• [What the task requires]:
Every line from the one with "door: (153, 178) -> (53, 108), hinge flipped" through the end of the material should be written out character for character. Lines before it are excluded.

• [Listed entries]:

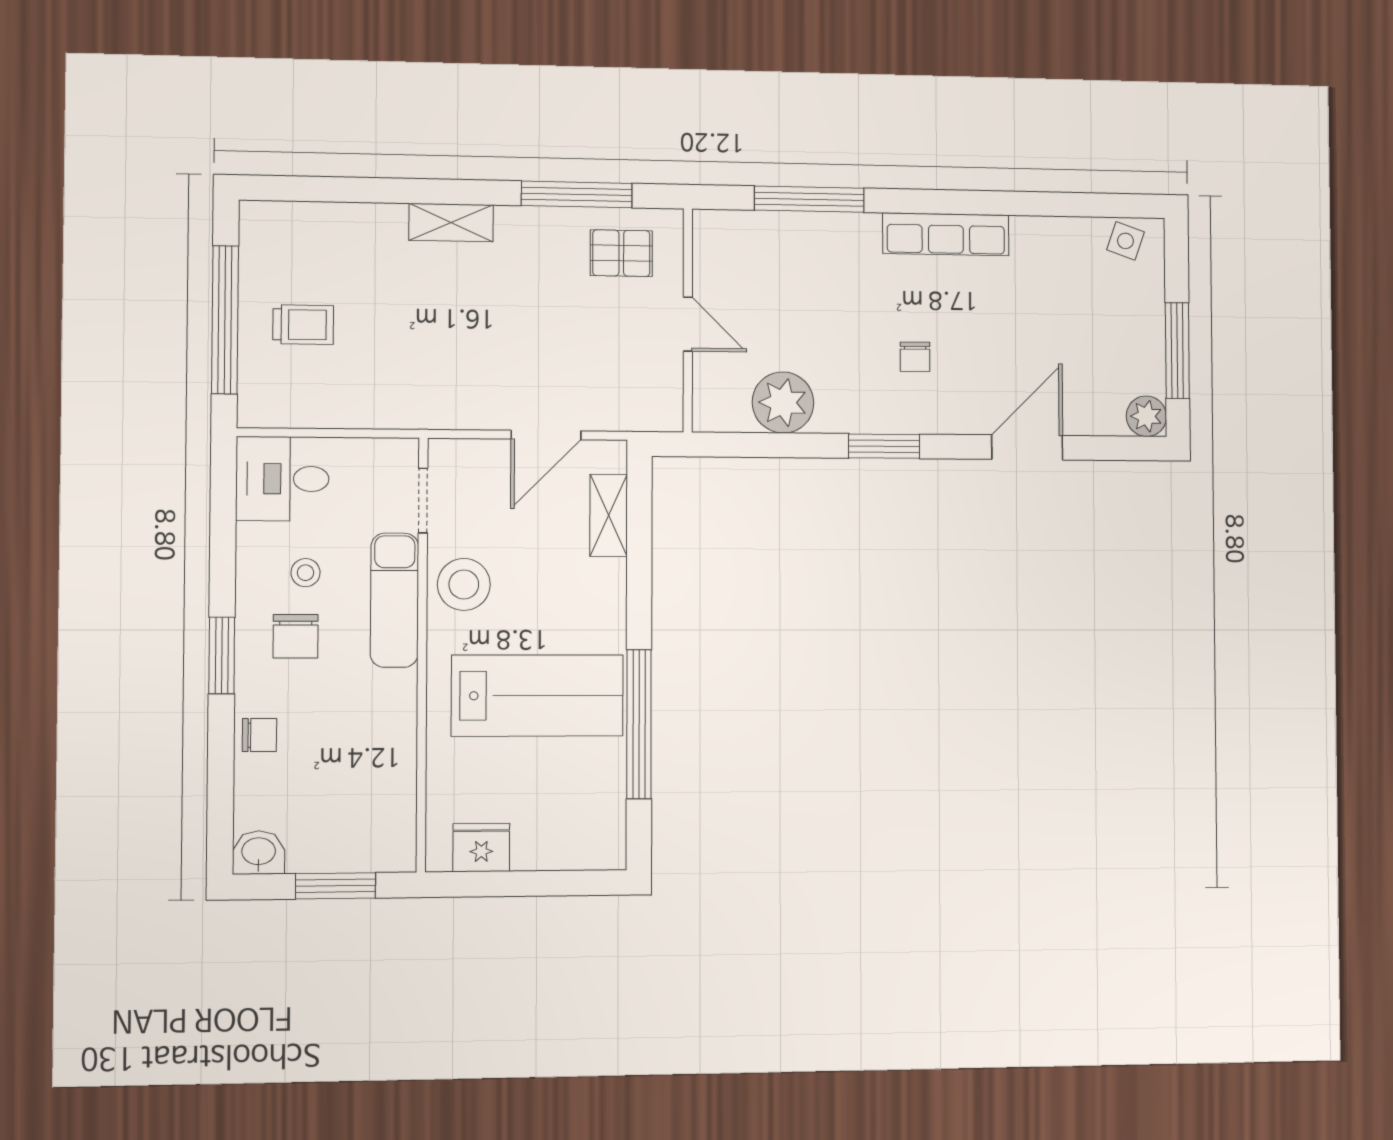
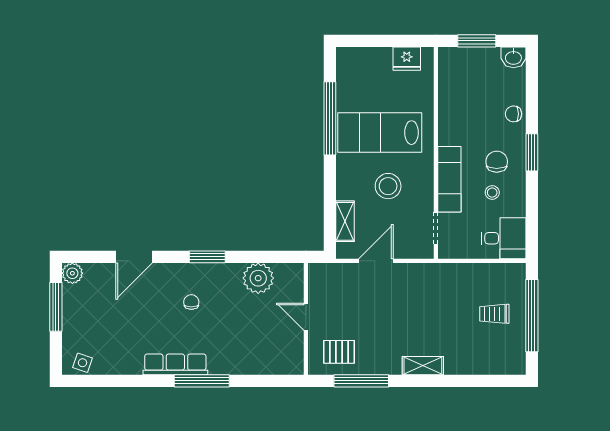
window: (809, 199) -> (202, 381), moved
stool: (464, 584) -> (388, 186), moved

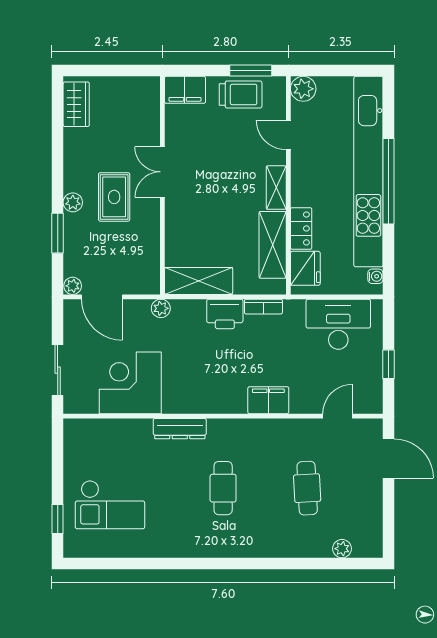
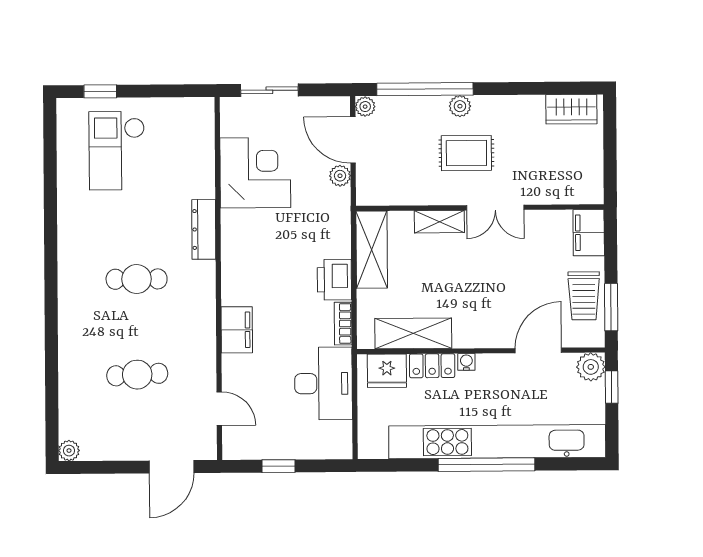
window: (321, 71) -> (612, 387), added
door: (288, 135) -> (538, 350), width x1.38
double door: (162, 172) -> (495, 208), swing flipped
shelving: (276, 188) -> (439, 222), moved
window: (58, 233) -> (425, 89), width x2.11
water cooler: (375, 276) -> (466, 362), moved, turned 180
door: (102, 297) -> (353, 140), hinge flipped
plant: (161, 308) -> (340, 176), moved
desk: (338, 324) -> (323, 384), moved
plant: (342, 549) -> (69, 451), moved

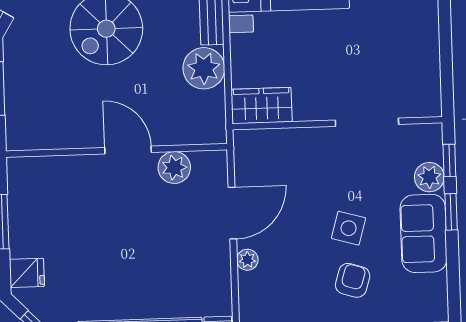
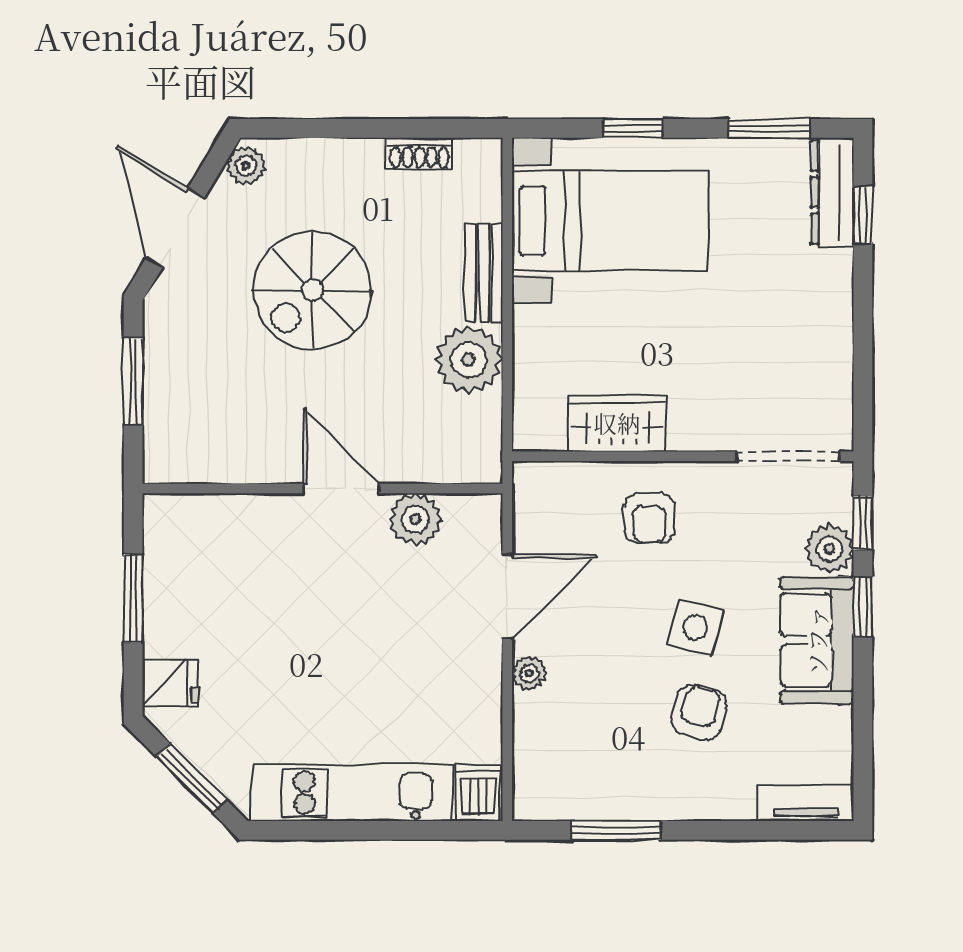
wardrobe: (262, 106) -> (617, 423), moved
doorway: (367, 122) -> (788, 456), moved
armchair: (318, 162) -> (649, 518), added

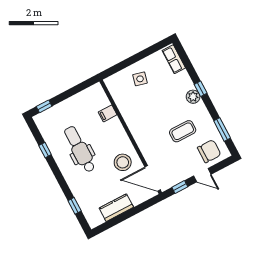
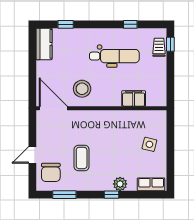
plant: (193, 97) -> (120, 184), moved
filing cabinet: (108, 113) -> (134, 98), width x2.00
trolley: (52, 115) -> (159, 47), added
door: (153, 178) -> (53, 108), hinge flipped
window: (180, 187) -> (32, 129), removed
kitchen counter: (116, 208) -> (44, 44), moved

• [Written answer]:
door: (153, 178) -> (53, 108), hinge flipped
window: (180, 187) -> (32, 129), removed
kitchen counter: (116, 208) -> (44, 44), moved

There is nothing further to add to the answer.